[Coordinate-based change listings]
━━━

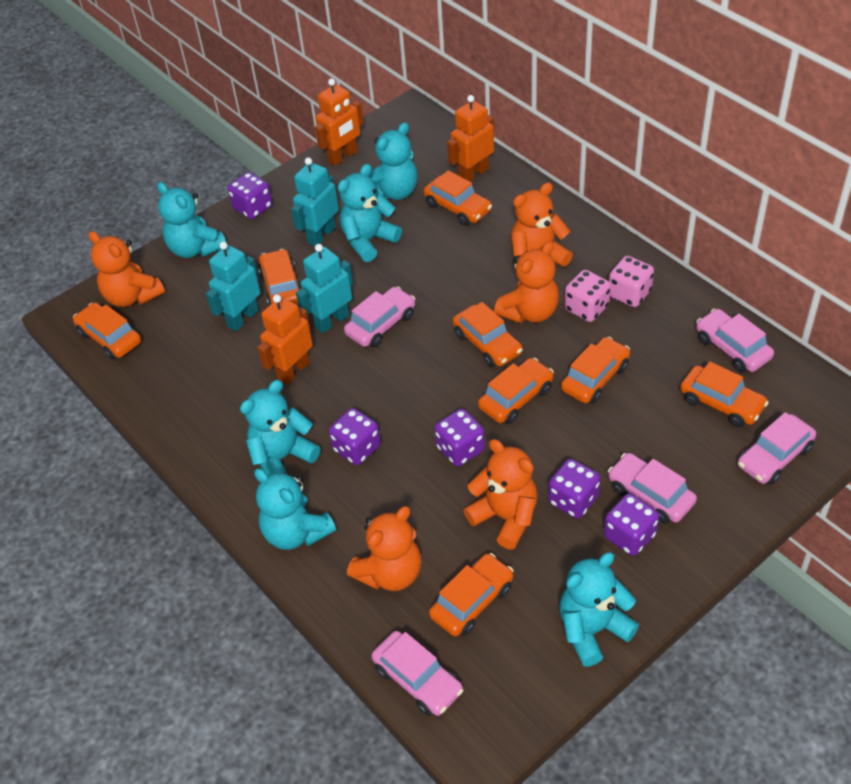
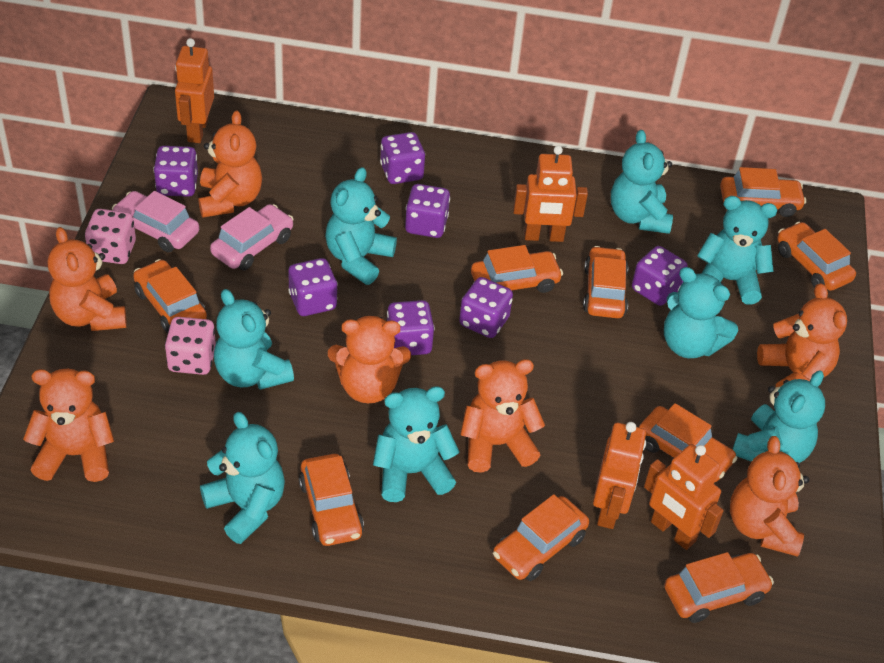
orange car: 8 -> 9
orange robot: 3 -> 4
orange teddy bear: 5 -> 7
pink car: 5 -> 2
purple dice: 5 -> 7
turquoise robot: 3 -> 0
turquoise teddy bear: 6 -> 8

━━━

> **What the task asks**
Could you output all the entries above exactly as written, leaving out the pictures?

> **Written solution**
orange car: 8 -> 9
orange robot: 3 -> 4
orange teddy bear: 5 -> 7
pink car: 5 -> 2
purple dice: 5 -> 7
turquoise robot: 3 -> 0
turquoise teddy bear: 6 -> 8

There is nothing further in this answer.